**Exercise aim:** Below are entries; copy exactly the lines from the one with "red semicircle: (250, 118)" through the one with "cyan arrow: (113, 74) -> (149, 87), moved", both included, and leave out the rest.

── Material to process ──

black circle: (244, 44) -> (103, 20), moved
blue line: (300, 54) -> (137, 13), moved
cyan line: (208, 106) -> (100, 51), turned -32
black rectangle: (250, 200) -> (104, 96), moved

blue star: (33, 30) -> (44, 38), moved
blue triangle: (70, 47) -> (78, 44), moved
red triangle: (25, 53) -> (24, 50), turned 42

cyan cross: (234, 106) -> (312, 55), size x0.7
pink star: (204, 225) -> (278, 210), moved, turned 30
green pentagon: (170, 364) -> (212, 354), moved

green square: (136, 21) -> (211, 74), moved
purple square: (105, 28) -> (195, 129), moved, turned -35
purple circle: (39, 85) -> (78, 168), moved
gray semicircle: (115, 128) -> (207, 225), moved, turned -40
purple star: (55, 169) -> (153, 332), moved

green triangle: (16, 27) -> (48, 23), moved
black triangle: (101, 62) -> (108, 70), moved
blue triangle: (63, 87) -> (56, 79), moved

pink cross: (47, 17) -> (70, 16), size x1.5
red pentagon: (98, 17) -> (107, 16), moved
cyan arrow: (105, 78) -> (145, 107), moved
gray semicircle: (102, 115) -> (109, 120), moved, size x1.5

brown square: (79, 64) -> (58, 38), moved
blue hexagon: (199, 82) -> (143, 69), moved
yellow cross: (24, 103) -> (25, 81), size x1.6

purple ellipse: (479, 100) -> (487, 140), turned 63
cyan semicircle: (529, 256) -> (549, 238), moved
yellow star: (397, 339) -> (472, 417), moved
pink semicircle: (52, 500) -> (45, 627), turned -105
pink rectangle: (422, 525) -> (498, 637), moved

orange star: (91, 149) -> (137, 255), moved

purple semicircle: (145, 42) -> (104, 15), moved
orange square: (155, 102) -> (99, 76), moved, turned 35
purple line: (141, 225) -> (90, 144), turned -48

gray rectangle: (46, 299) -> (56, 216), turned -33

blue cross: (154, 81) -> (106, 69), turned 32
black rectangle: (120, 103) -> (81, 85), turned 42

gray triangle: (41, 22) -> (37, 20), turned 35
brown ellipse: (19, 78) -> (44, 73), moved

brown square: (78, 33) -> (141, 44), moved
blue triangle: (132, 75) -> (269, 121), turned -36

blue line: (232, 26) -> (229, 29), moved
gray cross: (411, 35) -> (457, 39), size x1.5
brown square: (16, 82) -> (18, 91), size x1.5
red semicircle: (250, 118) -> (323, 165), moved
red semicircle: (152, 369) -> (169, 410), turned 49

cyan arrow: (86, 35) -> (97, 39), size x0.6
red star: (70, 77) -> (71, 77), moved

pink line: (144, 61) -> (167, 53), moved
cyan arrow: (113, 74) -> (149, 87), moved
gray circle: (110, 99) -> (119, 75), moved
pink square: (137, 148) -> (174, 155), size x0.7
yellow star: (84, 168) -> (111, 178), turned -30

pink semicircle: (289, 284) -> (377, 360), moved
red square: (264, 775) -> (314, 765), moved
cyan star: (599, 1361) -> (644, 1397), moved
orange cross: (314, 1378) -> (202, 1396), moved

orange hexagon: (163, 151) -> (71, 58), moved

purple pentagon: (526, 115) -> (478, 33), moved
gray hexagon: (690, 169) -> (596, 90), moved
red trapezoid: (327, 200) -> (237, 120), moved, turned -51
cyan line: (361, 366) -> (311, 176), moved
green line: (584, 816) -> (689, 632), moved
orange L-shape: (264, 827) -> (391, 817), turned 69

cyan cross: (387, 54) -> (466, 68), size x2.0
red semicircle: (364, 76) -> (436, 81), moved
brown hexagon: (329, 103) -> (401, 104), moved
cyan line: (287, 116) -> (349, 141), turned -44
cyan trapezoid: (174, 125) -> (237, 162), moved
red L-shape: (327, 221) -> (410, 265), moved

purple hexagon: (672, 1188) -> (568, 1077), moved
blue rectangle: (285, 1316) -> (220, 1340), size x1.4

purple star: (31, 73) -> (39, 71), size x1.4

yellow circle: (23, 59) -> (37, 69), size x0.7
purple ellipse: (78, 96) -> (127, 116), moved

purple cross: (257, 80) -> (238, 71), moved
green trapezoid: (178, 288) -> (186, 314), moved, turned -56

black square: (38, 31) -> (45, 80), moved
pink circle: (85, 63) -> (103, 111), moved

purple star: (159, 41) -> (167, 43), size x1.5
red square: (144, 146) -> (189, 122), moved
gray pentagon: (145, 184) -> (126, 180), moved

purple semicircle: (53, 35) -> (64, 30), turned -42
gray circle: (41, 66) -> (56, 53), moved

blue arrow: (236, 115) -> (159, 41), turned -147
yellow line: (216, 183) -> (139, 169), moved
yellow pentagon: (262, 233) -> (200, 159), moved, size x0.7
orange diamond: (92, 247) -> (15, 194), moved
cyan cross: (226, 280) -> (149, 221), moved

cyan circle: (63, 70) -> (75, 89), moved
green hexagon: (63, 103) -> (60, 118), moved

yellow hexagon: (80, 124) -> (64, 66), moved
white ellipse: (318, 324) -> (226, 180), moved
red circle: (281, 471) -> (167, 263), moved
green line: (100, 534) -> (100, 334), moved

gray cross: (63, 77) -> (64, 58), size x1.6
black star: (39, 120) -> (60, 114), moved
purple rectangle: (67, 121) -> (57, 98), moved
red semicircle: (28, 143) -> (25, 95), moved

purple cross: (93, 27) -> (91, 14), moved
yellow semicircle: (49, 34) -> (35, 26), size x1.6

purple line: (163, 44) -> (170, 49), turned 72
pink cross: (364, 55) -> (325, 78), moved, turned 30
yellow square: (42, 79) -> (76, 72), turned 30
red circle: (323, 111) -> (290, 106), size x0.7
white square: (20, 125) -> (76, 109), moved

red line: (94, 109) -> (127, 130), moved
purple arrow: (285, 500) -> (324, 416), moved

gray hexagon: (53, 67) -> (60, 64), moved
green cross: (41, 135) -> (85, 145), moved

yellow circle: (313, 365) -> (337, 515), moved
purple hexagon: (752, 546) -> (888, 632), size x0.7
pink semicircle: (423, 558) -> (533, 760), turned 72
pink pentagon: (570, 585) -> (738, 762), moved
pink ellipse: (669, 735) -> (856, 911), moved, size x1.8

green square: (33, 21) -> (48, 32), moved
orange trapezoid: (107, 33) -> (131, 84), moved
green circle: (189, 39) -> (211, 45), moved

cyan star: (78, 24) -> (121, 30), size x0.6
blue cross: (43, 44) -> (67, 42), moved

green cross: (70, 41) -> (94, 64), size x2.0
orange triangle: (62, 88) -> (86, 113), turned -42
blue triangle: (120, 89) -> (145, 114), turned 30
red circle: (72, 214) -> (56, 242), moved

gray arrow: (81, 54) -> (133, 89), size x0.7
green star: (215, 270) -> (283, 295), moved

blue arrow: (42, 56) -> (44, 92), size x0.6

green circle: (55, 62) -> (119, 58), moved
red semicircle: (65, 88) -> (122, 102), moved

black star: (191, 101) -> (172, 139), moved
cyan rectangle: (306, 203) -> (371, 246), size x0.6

───

**Output for this task:**
red semicircle: (250, 118) -> (323, 165), moved
red semicircle: (152, 369) -> (169, 410), turned 49

cyan arrow: (86, 35) -> (97, 39), size x0.6
red star: (70, 77) -> (71, 77), moved

pink line: (144, 61) -> (167, 53), moved
cyan arrow: (113, 74) -> (149, 87), moved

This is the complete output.